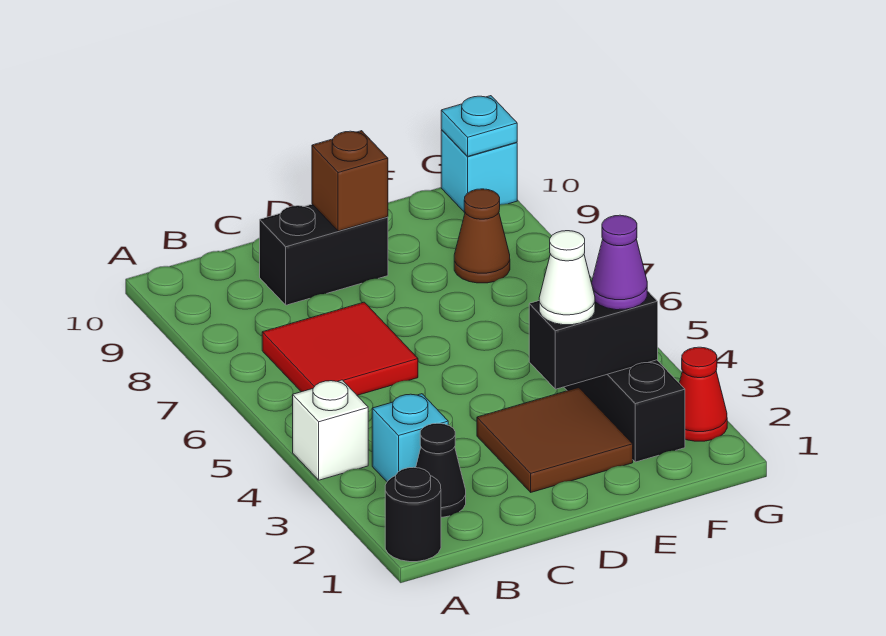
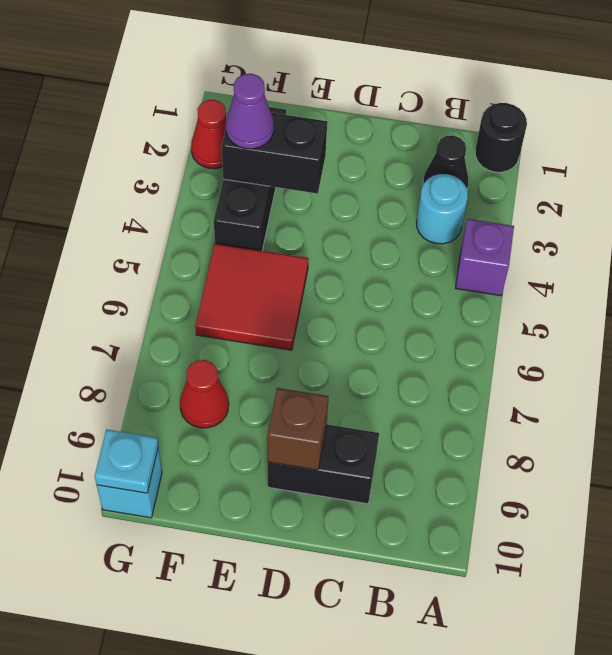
white brick A4 level 1 -> purple brick A4 level 1
cyan brick B3 level 1 -> cyan round brick B3 level 1
red tile B6:C7 level 1 -> red tile E5:F6 level 1
brown tile D2:E3 level 1 -> none
white cone E3 level 3 -> none
brown cone F8 level 1 -> red cone F8 level 1

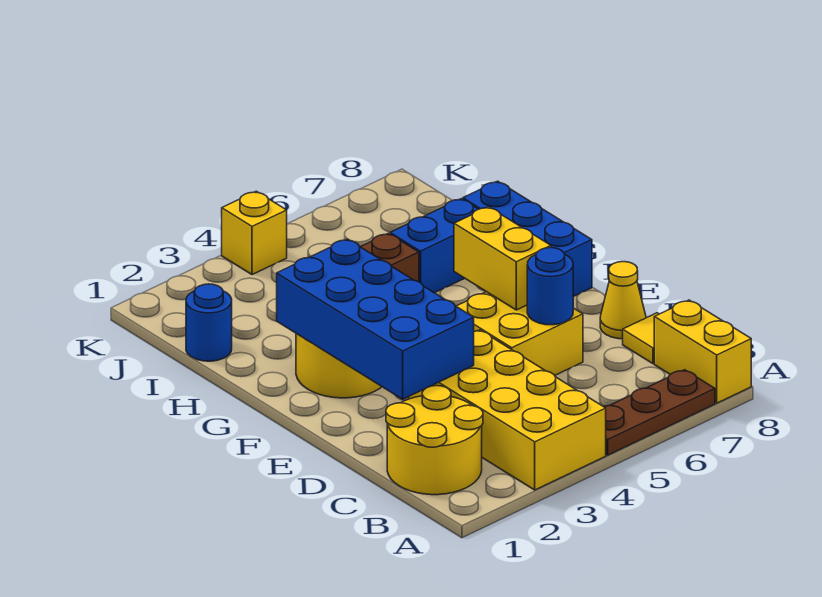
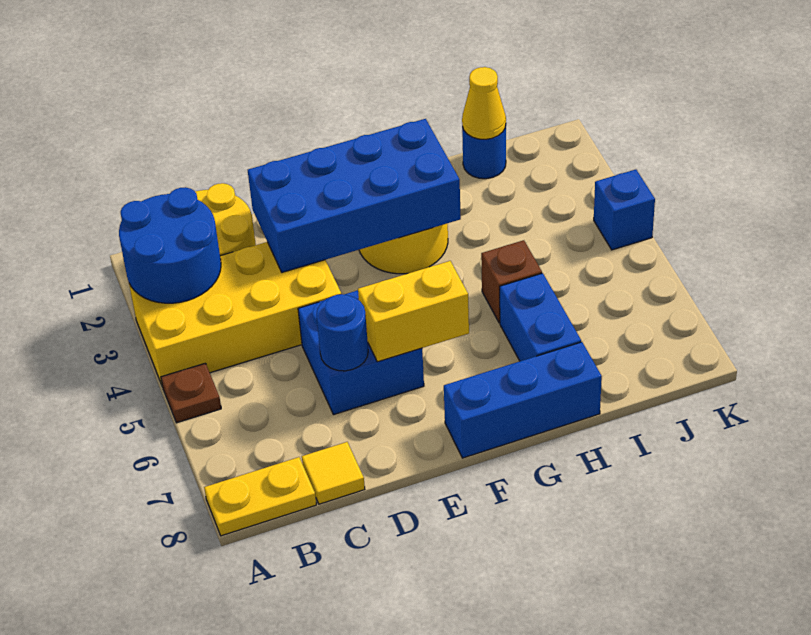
none -> blue round brick A2:B3 level 2
brown plate A5:A7 level 1 -> brown plate A5 level 1
yellow brick A8:B8 level 1 -> yellow plate A8:B8 level 1
yellow brick D5:E6 level 1 -> blue brick D5:E6 level 1
yellow cone D8 level 1 -> yellow cone I1 level 2
yellow brick K4 level 1 -> blue brick K4 level 1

────

■ **AIM OF THE TASK**
All of the data must be given again exactly, without the pictures.

■ **RESULT OF THE TASK**
white brick A4 level 1 -> purple brick A4 level 1
cyan brick B3 level 1 -> cyan round brick B3 level 1
red tile B6:C7 level 1 -> red tile E5:F6 level 1
brown tile D2:E3 level 1 -> none
white cone E3 level 3 -> none
brown cone F8 level 1 -> red cone F8 level 1

none -> blue round brick A2:B3 level 2
brown plate A5:A7 level 1 -> brown plate A5 level 1
yellow brick A8:B8 level 1 -> yellow plate A8:B8 level 1
yellow brick D5:E6 level 1 -> blue brick D5:E6 level 1
yellow cone D8 level 1 -> yellow cone I1 level 2
yellow brick K4 level 1 -> blue brick K4 level 1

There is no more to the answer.